→ Given request
Reproduce the following data word for word.

● ● ● ● ●

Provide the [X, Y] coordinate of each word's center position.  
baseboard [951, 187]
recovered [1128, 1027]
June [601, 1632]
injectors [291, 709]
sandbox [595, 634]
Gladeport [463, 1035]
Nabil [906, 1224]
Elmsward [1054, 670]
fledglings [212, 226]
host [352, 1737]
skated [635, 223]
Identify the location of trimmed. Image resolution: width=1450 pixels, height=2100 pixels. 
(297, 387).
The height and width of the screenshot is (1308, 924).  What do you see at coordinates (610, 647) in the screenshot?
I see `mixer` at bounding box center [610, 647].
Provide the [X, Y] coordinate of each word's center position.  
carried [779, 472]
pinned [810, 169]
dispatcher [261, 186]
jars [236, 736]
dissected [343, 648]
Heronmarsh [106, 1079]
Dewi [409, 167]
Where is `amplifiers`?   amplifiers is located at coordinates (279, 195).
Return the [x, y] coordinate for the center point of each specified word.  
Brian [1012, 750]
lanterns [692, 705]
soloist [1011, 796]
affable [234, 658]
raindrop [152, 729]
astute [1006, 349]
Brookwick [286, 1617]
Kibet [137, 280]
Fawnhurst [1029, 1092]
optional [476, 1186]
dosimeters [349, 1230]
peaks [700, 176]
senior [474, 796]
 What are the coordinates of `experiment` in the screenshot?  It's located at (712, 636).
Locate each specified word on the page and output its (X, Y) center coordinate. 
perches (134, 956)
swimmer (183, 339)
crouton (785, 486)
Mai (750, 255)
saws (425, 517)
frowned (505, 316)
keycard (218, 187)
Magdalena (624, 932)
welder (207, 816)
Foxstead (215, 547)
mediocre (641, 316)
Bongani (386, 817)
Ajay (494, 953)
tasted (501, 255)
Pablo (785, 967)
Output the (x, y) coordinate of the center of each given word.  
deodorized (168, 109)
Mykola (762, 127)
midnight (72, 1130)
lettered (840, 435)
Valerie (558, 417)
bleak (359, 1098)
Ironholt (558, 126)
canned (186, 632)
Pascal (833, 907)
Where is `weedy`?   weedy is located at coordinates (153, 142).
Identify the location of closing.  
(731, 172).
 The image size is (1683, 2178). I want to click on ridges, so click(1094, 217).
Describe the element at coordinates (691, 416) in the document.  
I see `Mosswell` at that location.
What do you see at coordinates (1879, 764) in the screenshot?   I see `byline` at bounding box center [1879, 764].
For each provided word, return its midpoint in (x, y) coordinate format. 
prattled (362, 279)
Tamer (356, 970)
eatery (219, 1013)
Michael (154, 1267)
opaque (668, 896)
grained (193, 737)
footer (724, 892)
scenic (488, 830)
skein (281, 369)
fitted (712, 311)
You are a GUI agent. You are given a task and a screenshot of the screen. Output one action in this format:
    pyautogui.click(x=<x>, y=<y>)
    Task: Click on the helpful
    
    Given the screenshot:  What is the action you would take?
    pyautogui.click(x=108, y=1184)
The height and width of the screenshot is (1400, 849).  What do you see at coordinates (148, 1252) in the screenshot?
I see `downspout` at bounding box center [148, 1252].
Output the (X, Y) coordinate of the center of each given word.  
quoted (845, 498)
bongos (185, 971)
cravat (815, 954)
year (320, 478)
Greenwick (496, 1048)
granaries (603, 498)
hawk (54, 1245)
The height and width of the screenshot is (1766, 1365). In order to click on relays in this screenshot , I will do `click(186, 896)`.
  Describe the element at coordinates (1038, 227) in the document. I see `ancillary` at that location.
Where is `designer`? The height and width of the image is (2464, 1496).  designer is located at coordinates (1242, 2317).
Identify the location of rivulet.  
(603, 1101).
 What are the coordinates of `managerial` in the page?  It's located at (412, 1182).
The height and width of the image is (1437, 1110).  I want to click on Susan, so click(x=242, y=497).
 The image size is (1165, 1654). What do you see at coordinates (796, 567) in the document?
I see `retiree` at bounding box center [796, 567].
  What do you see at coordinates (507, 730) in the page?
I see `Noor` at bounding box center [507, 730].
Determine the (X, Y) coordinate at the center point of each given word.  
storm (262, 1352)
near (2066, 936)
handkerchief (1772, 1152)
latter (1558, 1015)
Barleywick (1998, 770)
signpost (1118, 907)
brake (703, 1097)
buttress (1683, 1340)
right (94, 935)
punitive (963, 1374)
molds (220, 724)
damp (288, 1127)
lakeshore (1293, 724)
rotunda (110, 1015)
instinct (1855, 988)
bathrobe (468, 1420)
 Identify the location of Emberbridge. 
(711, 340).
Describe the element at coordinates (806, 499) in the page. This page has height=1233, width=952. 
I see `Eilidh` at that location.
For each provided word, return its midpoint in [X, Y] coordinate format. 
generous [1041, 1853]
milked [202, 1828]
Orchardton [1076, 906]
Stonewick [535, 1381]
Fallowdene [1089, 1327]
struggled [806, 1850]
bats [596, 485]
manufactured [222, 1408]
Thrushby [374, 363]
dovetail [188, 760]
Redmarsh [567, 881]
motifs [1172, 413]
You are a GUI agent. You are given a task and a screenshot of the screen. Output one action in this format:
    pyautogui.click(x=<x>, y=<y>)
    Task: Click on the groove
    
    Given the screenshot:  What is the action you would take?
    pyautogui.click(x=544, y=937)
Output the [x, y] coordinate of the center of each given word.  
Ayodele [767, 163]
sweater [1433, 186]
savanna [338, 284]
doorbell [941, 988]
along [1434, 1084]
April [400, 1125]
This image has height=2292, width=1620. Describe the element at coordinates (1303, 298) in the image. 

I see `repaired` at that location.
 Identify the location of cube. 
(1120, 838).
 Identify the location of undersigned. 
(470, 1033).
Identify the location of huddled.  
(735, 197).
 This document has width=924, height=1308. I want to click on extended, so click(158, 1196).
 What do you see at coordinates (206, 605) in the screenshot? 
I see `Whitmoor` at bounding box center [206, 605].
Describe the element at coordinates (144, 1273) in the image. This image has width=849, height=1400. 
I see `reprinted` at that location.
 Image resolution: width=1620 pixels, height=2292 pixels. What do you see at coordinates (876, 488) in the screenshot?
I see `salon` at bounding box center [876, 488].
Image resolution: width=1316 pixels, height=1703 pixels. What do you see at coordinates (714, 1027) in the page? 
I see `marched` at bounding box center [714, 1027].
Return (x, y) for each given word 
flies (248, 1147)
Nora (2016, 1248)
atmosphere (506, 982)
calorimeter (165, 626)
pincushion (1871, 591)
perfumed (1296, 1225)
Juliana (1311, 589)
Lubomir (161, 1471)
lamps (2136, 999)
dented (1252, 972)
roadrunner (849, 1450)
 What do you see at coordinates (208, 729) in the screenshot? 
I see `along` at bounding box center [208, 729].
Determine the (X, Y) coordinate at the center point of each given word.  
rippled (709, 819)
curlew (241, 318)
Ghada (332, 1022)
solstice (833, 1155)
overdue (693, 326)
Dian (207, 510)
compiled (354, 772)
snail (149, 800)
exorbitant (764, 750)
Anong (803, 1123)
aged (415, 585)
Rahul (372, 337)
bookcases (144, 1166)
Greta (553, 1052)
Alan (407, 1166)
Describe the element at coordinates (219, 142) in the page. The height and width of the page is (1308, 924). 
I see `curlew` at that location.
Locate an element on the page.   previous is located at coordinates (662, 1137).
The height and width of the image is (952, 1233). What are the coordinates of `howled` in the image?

● ● ● ● ●

→ Reply to the task
Provide the [X, Y] coordinate of each word's center position.  
baseboard [951, 187]
recovered [1128, 1027]
June [601, 1632]
injectors [291, 709]
sandbox [595, 634]
Gladeport [463, 1035]
Nabil [906, 1224]
Elmsward [1054, 670]
fledglings [212, 226]
host [352, 1737]
skated [635, 223]
Identify the location of trimmed. Image resolution: width=1450 pixels, height=2100 pixels. 
(297, 387).
The height and width of the screenshot is (1308, 924).  What do you see at coordinates (610, 647) in the screenshot?
I see `mixer` at bounding box center [610, 647].
Provide the [X, Y] coordinate of each word's center position.  
carried [779, 472]
pinned [810, 169]
dispatcher [261, 186]
jars [236, 736]
dissected [343, 648]
Heronmarsh [106, 1079]
Dewi [409, 167]
Where is `amplifiers`?   amplifiers is located at coordinates (279, 195).
Return the [x, y] coordinate for the center point of each specified word.  
Brian [1012, 750]
lanterns [692, 705]
soloist [1011, 796]
affable [234, 658]
raindrop [152, 729]
astute [1006, 349]
Brookwick [286, 1617]
Kibet [137, 280]
Fawnhurst [1029, 1092]
optional [476, 1186]
dosimeters [349, 1230]
peaks [700, 176]
senior [474, 796]
 What are the coordinates of `experiment` in the screenshot?  It's located at (712, 636).
Locate each specified word on the page and output its (X, Y) center coordinate. 
perches (134, 956)
swimmer (183, 339)
crouton (785, 486)
Mai (750, 255)
saws (425, 517)
frowned (505, 316)
keycard (218, 187)
Magdalena (624, 932)
welder (207, 816)
Foxstead (215, 547)
mediocre (641, 316)
Bongani (386, 817)
Ajay (494, 953)
tasted (501, 255)
Pablo (785, 967)
Output the (x, y) coordinate of the center of each given word.  
deodorized (168, 109)
Mykola (762, 127)
midnight (72, 1130)
lettered (840, 435)
Valerie (558, 417)
bleak (359, 1098)
Ironholt (558, 126)
canned (186, 632)
Pascal (833, 907)
Where is `weedy`?   weedy is located at coordinates (153, 142).
Identify the location of closing.  
(731, 172).
 The image size is (1683, 2178). I want to click on ridges, so click(1094, 217).
Describe the element at coordinates (691, 416) in the document.  
I see `Mosswell` at that location.
What do you see at coordinates (1879, 764) in the screenshot?   I see `byline` at bounding box center [1879, 764].
For each provided word, return its midpoint in (x, y) coordinate format. 
prattled (362, 279)
Tamer (356, 970)
eatery (219, 1013)
Michael (154, 1267)
opaque (668, 896)
grained (193, 737)
footer (724, 892)
scenic (488, 830)
skein (281, 369)
fitted (712, 311)
You are a GUI agent. You are given a task and a screenshot of the screen. Output one action in this format:
    pyautogui.click(x=<x>, y=<y>)
    Task: Click on the helpful
    
    Given the screenshot:  What is the action you would take?
    pyautogui.click(x=108, y=1184)
The height and width of the screenshot is (1400, 849).  What do you see at coordinates (148, 1252) in the screenshot?
I see `downspout` at bounding box center [148, 1252].
Output the (X, Y) coordinate of the center of each given word.  
quoted (845, 498)
bongos (185, 971)
cravat (815, 954)
year (320, 478)
Greenwick (496, 1048)
granaries (603, 498)
hawk (54, 1245)
The height and width of the screenshot is (1766, 1365). In order to click on relays in this screenshot , I will do `click(186, 896)`.
  Describe the element at coordinates (1038, 227) in the document. I see `ancillary` at that location.
Where is `designer`? The height and width of the image is (2464, 1496).  designer is located at coordinates (1242, 2317).
Identify the location of rivulet.  
(603, 1101).
 What are the coordinates of `managerial` in the page?  It's located at (412, 1182).
The height and width of the image is (1437, 1110).  I want to click on Susan, so click(x=242, y=497).
 The image size is (1165, 1654). What do you see at coordinates (796, 567) in the document?
I see `retiree` at bounding box center [796, 567].
  What do you see at coordinates (507, 730) in the page?
I see `Noor` at bounding box center [507, 730].
Determine the (X, Y) coordinate at the center point of each given word.  
storm (262, 1352)
near (2066, 936)
handkerchief (1772, 1152)
latter (1558, 1015)
Barleywick (1998, 770)
signpost (1118, 907)
brake (703, 1097)
buttress (1683, 1340)
right (94, 935)
punitive (963, 1374)
molds (220, 724)
damp (288, 1127)
lakeshore (1293, 724)
rotunda (110, 1015)
instinct (1855, 988)
bathrobe (468, 1420)
 Identify the location of Emberbridge. 
(711, 340).
Describe the element at coordinates (806, 499) in the page. This page has height=1233, width=952. 
I see `Eilidh` at that location.
For each provided word, return its midpoint in [X, Y] coordinate format. 
generous [1041, 1853]
milked [202, 1828]
Orchardton [1076, 906]
Stonewick [535, 1381]
Fallowdene [1089, 1327]
struggled [806, 1850]
bats [596, 485]
manufactured [222, 1408]
Thrushby [374, 363]
dovetail [188, 760]
Redmarsh [567, 881]
motifs [1172, 413]
You are a GUI agent. You are given a task and a screenshot of the screen. Output one action in this format:
    pyautogui.click(x=<x>, y=<y>)
    Task: Click on the groove
    
    Given the screenshot:  What is the action you would take?
    pyautogui.click(x=544, y=937)
Output the [x, y] coordinate of the center of each given word.  
Ayodele [767, 163]
sweater [1433, 186]
savanna [338, 284]
doorbell [941, 988]
along [1434, 1084]
April [400, 1125]
This image has height=2292, width=1620. Describe the element at coordinates (1303, 298) in the image. 

I see `repaired` at that location.
 Identify the location of cube. 
(1120, 838).
 Identify the location of undersigned. 
(470, 1033).
Identify the location of huddled.  
(735, 197).
 This document has width=924, height=1308. I want to click on extended, so click(158, 1196).
 What do you see at coordinates (206, 605) in the screenshot? 
I see `Whitmoor` at bounding box center [206, 605].
Describe the element at coordinates (144, 1273) in the image. This image has width=849, height=1400. 
I see `reprinted` at that location.
 Image resolution: width=1620 pixels, height=2292 pixels. What do you see at coordinates (876, 488) in the screenshot?
I see `salon` at bounding box center [876, 488].
Image resolution: width=1316 pixels, height=1703 pixels. What do you see at coordinates (714, 1027) in the page? 
I see `marched` at bounding box center [714, 1027].
Return (x, y) for each given word 
flies (248, 1147)
Nora (2016, 1248)
atmosphere (506, 982)
calorimeter (165, 626)
pincushion (1871, 591)
perfumed (1296, 1225)
Juliana (1311, 589)
Lubomir (161, 1471)
lamps (2136, 999)
dented (1252, 972)
roadrunner (849, 1450)
 What do you see at coordinates (208, 729) in the screenshot? 
I see `along` at bounding box center [208, 729].
Determine the (X, Y) coordinate at the center point of each given word.  
rippled (709, 819)
curlew (241, 318)
Ghada (332, 1022)
solstice (833, 1155)
overdue (693, 326)
Dian (207, 510)
compiled (354, 772)
snail (149, 800)
exorbitant (764, 750)
Anong (803, 1123)
aged (415, 585)
Rahul (372, 337)
bookcases (144, 1166)
Greta (553, 1052)
Alan (407, 1166)
Describe the element at coordinates (219, 142) in the page. The height and width of the page is (1308, 924). 
I see `curlew` at that location.
Locate an element on the page.   previous is located at coordinates (662, 1137).
The height and width of the image is (952, 1233). What are the coordinates of `howled` in the image?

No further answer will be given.